Segment Open

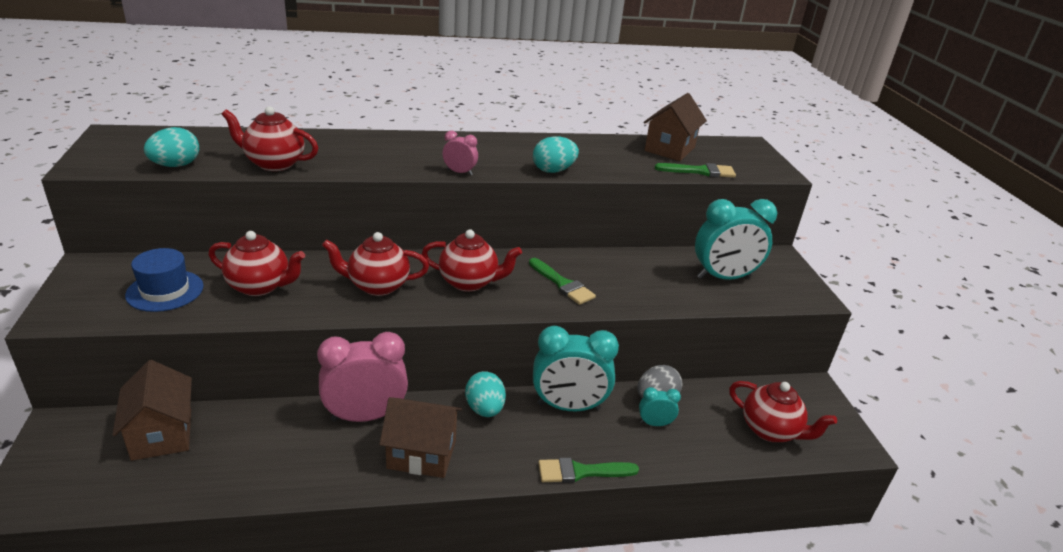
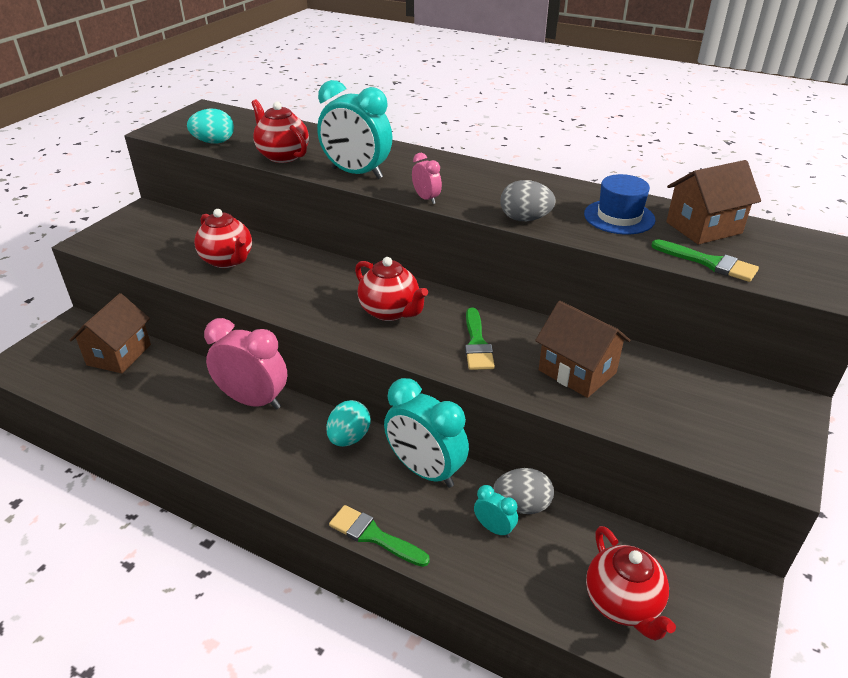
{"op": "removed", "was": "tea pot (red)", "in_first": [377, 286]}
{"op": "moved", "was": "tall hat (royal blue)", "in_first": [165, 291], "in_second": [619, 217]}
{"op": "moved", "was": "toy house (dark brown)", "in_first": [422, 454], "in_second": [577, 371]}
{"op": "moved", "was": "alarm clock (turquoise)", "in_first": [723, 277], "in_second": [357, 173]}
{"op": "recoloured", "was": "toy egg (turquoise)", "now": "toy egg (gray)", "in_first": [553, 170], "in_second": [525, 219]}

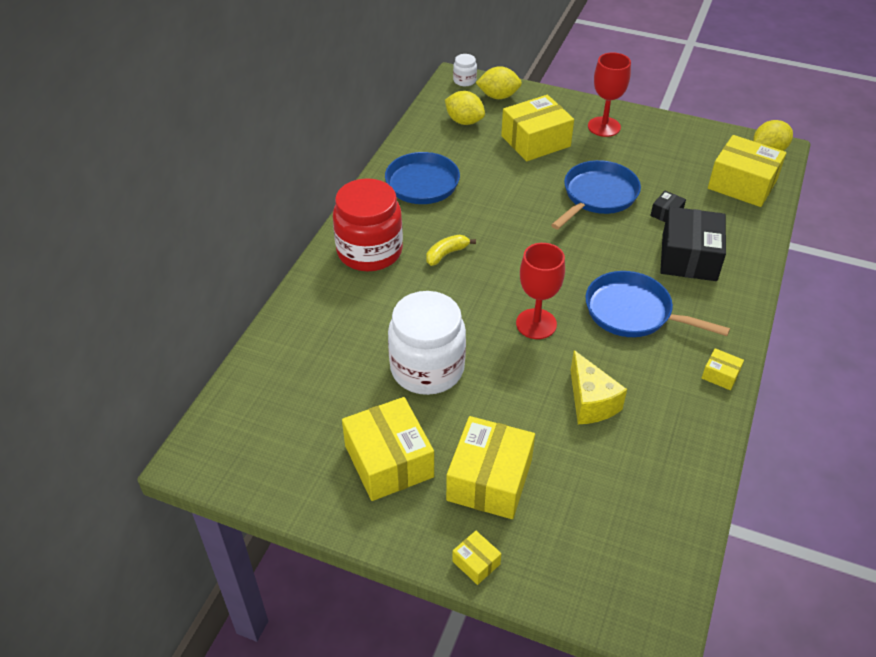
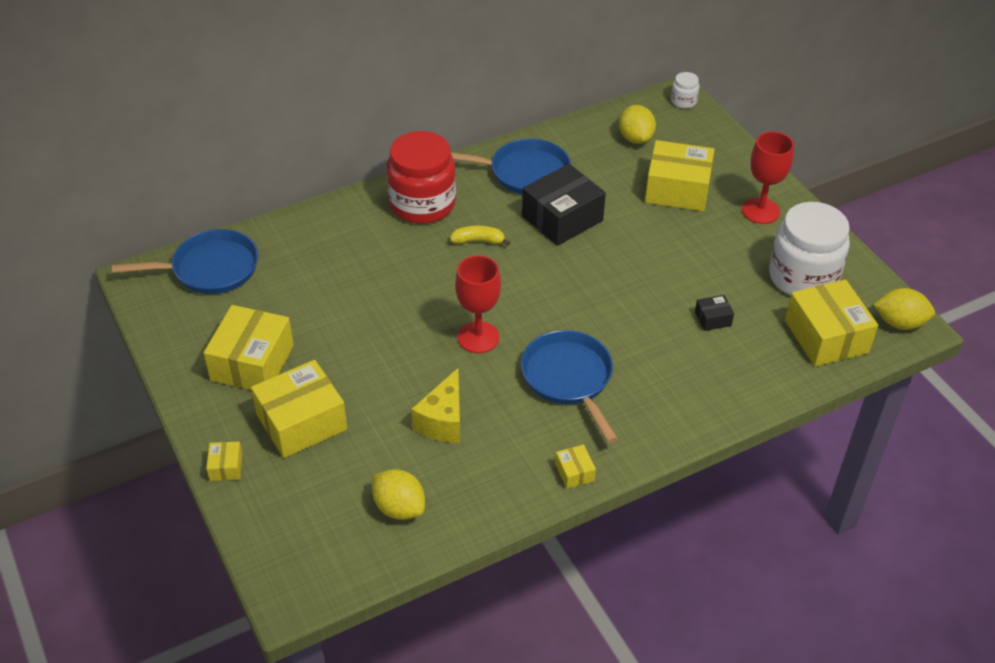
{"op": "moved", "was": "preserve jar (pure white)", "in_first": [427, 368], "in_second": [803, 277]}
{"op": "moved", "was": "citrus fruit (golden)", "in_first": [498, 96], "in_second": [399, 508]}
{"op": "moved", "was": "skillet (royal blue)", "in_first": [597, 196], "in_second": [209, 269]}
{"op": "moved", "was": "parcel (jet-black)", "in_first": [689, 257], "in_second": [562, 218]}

Segment Closed

[WHAT TO WORK ON]
Transcribe every line from the records above without alteration, and leave out the images.

[WRITTEN SOLUTION]
{"op": "removed", "was": "tea pot (red)", "in_first": [377, 286]}
{"op": "moved", "was": "tall hat (royal blue)", "in_first": [165, 291], "in_second": [619, 217]}
{"op": "moved", "was": "toy house (dark brown)", "in_first": [422, 454], "in_second": [577, 371]}
{"op": "moved", "was": "alarm clock (turquoise)", "in_first": [723, 277], "in_second": [357, 173]}
{"op": "recoloured", "was": "toy egg (turquoise)", "now": "toy egg (gray)", "in_first": [553, 170], "in_second": [525, 219]}

{"op": "moved", "was": "preserve jar (pure white)", "in_first": [427, 368], "in_second": [803, 277]}
{"op": "moved", "was": "citrus fruit (golden)", "in_first": [498, 96], "in_second": [399, 508]}
{"op": "moved", "was": "skillet (royal blue)", "in_first": [597, 196], "in_second": [209, 269]}
{"op": "moved", "was": "parcel (jet-black)", "in_first": [689, 257], "in_second": [562, 218]}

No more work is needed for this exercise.